Activity
Using the records below, output the stretch that opens with the line containing "R8: 68k (+5V, EN3) -> 1k (+5V, EN3)" and closes with the line containing "V1: AC 2V (GND, VEXT)", exactly and including both lines, with nothing more.

Material to process
========================

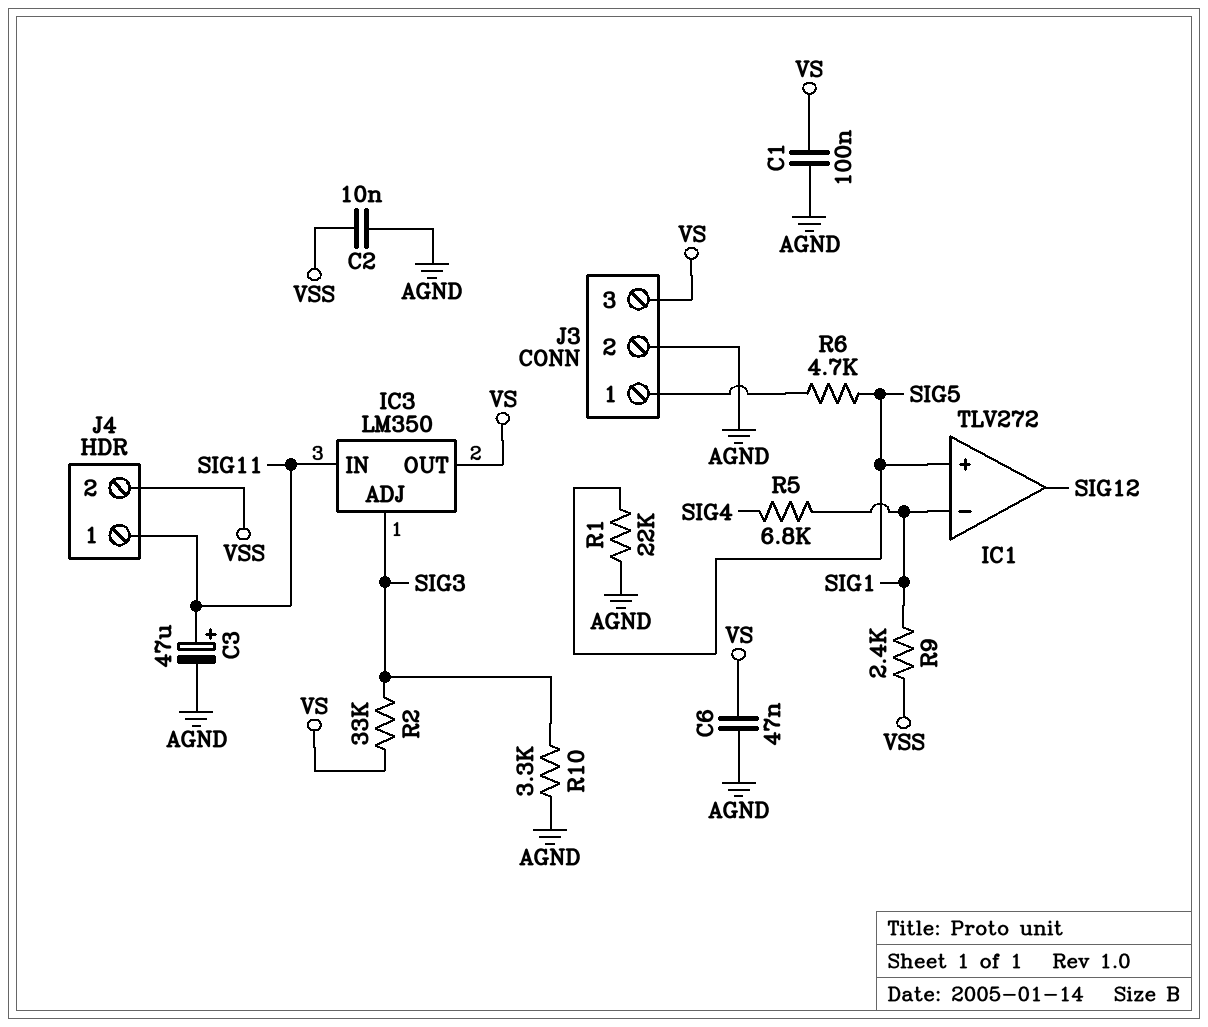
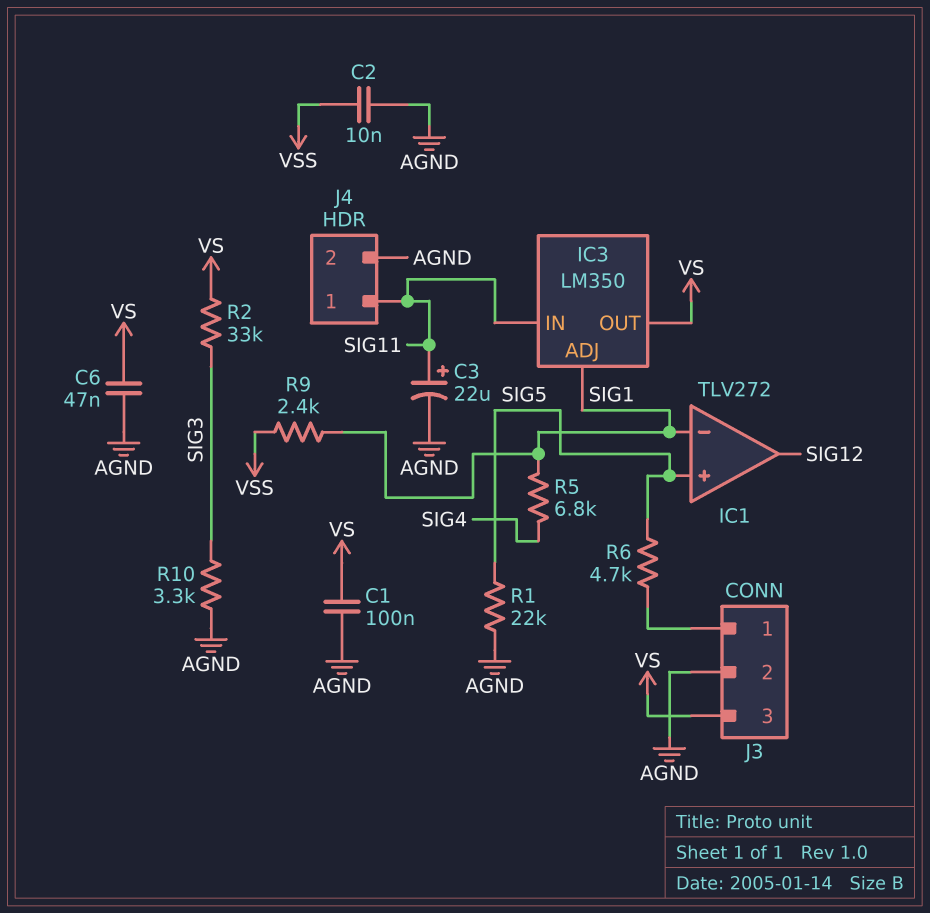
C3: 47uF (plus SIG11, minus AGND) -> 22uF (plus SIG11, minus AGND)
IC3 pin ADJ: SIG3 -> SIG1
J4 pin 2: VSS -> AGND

========================

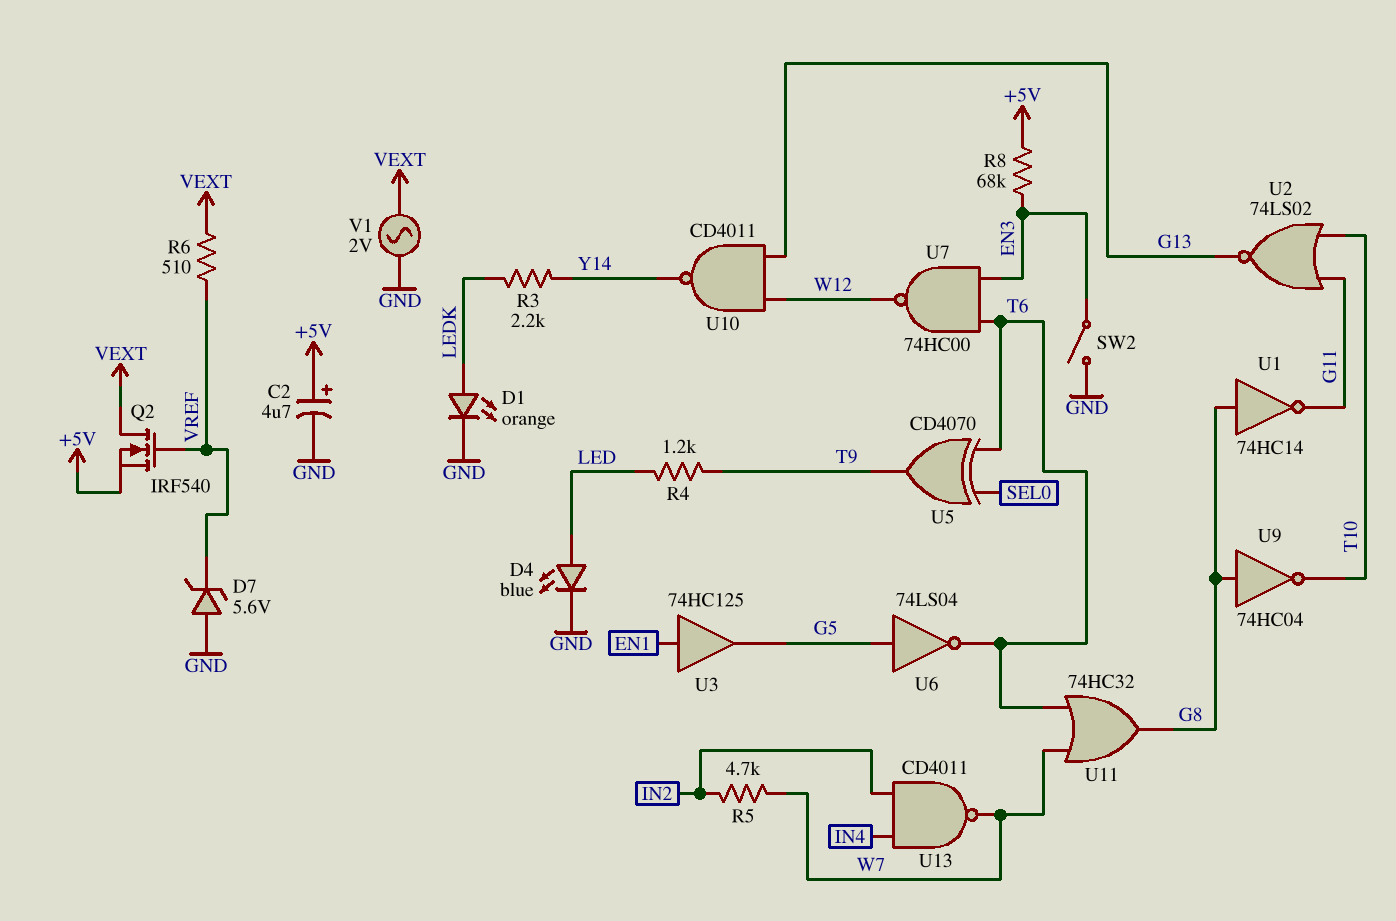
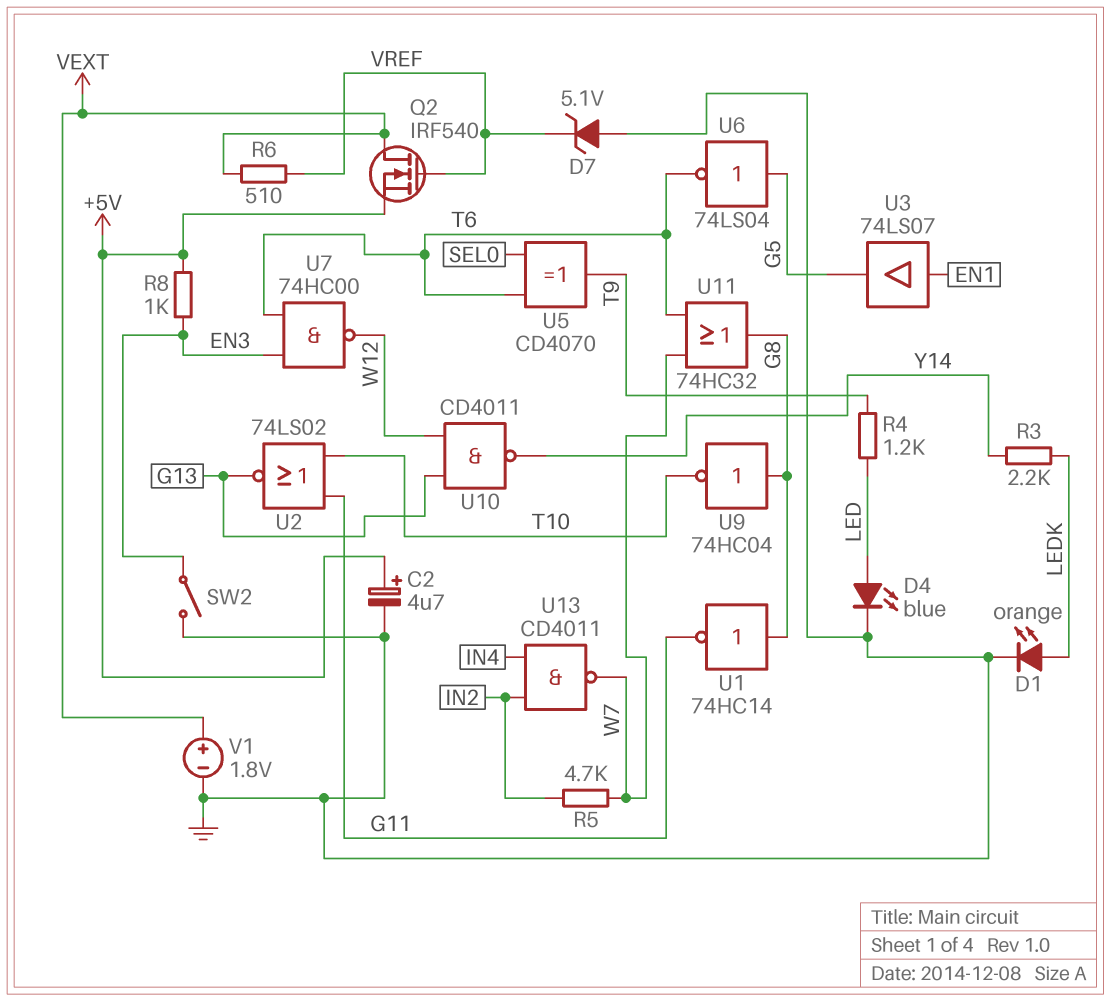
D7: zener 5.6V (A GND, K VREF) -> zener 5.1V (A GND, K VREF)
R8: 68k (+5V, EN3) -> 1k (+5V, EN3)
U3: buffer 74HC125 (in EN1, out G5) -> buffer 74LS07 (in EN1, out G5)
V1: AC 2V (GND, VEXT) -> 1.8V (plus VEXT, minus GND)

========================

Result below
R8: 68k (+5V, EN3) -> 1k (+5V, EN3)
U3: buffer 74HC125 (in EN1, out G5) -> buffer 74LS07 (in EN1, out G5)
V1: AC 2V (GND, VEXT) -> 1.8V (plus VEXT, minus GND)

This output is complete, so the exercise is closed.